++++ EXTRACTED ENTRIES ++++

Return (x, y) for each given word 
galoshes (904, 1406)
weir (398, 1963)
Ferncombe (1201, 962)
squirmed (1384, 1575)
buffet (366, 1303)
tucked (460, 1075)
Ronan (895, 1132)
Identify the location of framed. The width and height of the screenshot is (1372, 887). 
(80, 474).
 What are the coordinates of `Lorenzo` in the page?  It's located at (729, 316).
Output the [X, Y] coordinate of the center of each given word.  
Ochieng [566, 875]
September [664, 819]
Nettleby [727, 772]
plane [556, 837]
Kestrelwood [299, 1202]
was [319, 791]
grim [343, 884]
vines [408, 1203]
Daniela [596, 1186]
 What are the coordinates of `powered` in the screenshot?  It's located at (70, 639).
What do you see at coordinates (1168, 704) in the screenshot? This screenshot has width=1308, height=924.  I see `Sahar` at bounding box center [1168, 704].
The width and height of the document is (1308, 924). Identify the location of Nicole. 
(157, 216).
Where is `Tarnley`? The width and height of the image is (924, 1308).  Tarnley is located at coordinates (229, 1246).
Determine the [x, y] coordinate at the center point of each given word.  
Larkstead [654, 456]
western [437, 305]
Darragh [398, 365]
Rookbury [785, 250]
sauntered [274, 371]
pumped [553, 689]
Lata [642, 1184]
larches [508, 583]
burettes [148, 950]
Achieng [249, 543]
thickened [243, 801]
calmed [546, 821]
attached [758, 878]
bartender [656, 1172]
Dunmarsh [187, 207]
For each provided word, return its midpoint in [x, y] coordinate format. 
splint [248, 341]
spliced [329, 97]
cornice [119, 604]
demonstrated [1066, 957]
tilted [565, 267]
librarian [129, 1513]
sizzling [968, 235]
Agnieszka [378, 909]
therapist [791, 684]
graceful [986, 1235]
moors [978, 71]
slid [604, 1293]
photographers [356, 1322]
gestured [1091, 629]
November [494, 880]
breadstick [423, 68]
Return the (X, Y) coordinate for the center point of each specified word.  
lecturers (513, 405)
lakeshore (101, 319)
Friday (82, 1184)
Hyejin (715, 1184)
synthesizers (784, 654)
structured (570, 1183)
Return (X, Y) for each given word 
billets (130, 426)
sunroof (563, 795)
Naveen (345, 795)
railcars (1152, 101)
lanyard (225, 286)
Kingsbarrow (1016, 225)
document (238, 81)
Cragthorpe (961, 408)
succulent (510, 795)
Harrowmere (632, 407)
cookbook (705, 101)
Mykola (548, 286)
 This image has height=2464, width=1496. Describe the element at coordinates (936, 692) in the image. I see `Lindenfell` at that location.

++++

Convert all of the records above into a Markdown table with two columns, No. and Text. Give each nonblank line its own numbered row, and omit any blank lines.

▶ _WORKED SOLUTION_:
| No. | Text |
|---|---|
| 1 | Return (x, y) for each given word  |
| 2 | galoshes (904, 1406) |
| 3 | weir (398, 1963) |
| 4 | Ferncombe (1201, 962) |
| 5 | squirmed (1384, 1575) |
| 6 | buffet (366, 1303) |
| 7 | tucked (460, 1075) |
| 8 | Ronan (895, 1132) |
| 9 | Identify the location of framed. The width and height of the screenshot is (1372, 887).  |
| 10 | (80, 474). |
| 11 |  What are the coordinates of `Lorenzo` in the page?  It's located at (729, 316). |
| 12 | Output the [X, Y] coordinate of the center of each given word.   |
| 13 | Ochieng [566, 875] |
| 14 | September [664, 819] |
| 15 | Nettleby [727, 772] |
| 16 | plane [556, 837] |
| 17 | Kestrelwood [299, 1202] |
| 18 | was [319, 791] |
| 19 | grim [343, 884] |
| 20 | vines [408, 1203] |
| 21 | Daniela [596, 1186] |
| 22 |  What are the coordinates of `powered` in the screenshot?  It's located at (70, 639). |
| 23 | What do you see at coordinates (1168, 704) in the screenshot? This screenshot has width=1308, height=924.  I see `Sahar` at bounding box center [1168, 704]. |
| 24 | The width and height of the document is (1308, 924). Identify the location of Nicole.  |
| 25 | (157, 216). |
| 26 | Where is `Tarnley`? The width and height of the image is (924, 1308).  Tarnley is located at coordinates (229, 1246). |
| 27 | Determine the [x, y] coordinate at the center point of each given word.   |
| 28 | Larkstead [654, 456] |
| 29 | western [437, 305] |
| 30 | Darragh [398, 365] |
| 31 | Rookbury [785, 250] |
| 32 | sauntered [274, 371] |
| 33 | pumped [553, 689] |
| 34 | Lata [642, 1184] |
| 35 | larches [508, 583] |
| 36 | burettes [148, 950] |
| 37 | Achieng [249, 543] |
| 38 | thickened [243, 801] |
| 39 | calmed [546, 821] |
| 40 | attached [758, 878] |
| 41 | bartender [656, 1172] |
| 42 | Dunmarsh [187, 207] |
| 43 | For each provided word, return its midpoint in [x, y] coordinate format.  |
| 44 | splint [248, 341] |
| 45 | spliced [329, 97] |
| 46 | cornice [119, 604] |
| 47 | demonstrated [1066, 957] |
| 48 | tilted [565, 267] |
| 49 | librarian [129, 1513] |
| 50 | sizzling [968, 235] |
| 51 | Agnieszka [378, 909] |
| 52 | therapist [791, 684] |
| 53 | graceful [986, 1235] |
| 54 | moors [978, 71] |
| 55 | slid [604, 1293] |
| 56 | photographers [356, 1322] |
| 57 | gestured [1091, 629] |
| 58 | November [494, 880] |
| 59 | breadstick [423, 68] |
| 60 | Return the (X, Y) coordinate for the center point of each specified word.   |
| 61 | lecturers (513, 405) |
| 62 | lakeshore (101, 319) |
| 63 | Friday (82, 1184) |
| 64 | Hyejin (715, 1184) |
| 65 | synthesizers (784, 654) |
| 66 | structured (570, 1183) |
| 67 | Return (X, Y) for each given word  |
| 68 | billets (130, 426) |
| 69 | sunroof (563, 795) |
| 70 | Naveen (345, 795) |
| 71 | railcars (1152, 101) |
| 72 | lanyard (225, 286) |
| 73 | Kingsbarrow (1016, 225) |
| 74 | document (238, 81) |
| 75 | Cragthorpe (961, 408) |
| 76 | succulent (510, 795) |
| 77 | Harrowmere (632, 407) |
| 78 | cookbook (705, 101) |
| 79 | Mykola (548, 286) |
| 80 |  This image has height=2464, width=1496. Describe the element at coordinates (936, 692) in the image. I see `Lindenfell` at that location. |